• Task description
Transcribe the listing below from its opening line up to and including the line that contains "(110, 381) = (146, 118): turquoise"; reproduce nothing else.

• Records shown
----------

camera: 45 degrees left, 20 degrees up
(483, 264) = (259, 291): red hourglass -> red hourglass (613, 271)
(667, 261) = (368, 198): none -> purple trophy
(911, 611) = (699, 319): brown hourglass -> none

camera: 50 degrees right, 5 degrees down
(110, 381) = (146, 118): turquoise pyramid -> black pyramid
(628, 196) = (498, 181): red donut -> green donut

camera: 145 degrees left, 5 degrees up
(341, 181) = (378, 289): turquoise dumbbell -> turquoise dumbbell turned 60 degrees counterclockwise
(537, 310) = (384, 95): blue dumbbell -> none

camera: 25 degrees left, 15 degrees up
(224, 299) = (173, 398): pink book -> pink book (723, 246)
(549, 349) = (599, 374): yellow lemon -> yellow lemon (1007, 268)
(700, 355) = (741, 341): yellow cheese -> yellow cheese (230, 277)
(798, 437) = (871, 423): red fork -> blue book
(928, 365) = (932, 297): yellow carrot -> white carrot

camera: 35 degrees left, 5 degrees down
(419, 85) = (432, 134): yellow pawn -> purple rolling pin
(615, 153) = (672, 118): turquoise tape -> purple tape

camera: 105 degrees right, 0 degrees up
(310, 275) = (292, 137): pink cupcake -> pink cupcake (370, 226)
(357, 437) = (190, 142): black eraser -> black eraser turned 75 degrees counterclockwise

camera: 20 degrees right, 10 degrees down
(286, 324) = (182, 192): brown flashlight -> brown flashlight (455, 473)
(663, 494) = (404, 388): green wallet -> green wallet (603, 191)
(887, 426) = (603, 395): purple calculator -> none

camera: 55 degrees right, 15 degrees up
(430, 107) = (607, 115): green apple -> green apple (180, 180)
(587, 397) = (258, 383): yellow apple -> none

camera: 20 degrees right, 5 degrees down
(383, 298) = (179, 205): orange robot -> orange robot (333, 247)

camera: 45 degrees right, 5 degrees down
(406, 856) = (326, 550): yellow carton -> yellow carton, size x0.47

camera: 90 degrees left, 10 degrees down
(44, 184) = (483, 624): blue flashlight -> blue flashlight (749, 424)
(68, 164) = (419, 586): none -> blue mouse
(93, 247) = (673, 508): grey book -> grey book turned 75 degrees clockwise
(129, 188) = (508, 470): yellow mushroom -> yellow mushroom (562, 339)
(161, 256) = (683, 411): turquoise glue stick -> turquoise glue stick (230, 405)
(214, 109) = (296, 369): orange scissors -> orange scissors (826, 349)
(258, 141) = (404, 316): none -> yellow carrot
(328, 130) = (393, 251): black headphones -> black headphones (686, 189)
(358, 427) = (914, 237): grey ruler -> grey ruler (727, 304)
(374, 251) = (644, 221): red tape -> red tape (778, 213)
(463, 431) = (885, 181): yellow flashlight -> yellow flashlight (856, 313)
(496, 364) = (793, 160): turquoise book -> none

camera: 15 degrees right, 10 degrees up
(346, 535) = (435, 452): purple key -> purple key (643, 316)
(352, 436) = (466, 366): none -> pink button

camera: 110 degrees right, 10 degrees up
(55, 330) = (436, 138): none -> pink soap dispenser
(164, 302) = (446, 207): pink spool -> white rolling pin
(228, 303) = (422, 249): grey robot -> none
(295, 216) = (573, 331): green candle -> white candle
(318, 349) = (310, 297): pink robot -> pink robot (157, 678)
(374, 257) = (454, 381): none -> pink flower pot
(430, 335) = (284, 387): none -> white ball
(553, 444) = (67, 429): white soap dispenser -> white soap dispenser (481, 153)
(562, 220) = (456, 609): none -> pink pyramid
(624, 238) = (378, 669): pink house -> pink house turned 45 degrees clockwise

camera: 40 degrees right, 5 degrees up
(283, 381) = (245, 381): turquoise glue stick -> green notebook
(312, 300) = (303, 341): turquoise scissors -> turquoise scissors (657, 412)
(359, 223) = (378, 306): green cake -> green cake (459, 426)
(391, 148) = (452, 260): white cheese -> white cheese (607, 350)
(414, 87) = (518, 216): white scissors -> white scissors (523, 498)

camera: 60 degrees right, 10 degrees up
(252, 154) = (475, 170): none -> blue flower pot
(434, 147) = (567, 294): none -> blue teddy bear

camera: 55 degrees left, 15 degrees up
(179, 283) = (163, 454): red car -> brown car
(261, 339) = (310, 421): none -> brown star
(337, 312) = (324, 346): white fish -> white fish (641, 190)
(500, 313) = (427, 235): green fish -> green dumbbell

----------

• Solution to the exercise
camera: 45 degrees left, 20 degrees up
(483, 264) = (259, 291): red hourglass -> red hourglass (613, 271)
(667, 261) = (368, 198): none -> purple trophy
(911, 611) = (699, 319): brown hourglass -> none

camera: 50 degrees right, 5 degrees down
(110, 381) = (146, 118): turquoise pyramid -> black pyramid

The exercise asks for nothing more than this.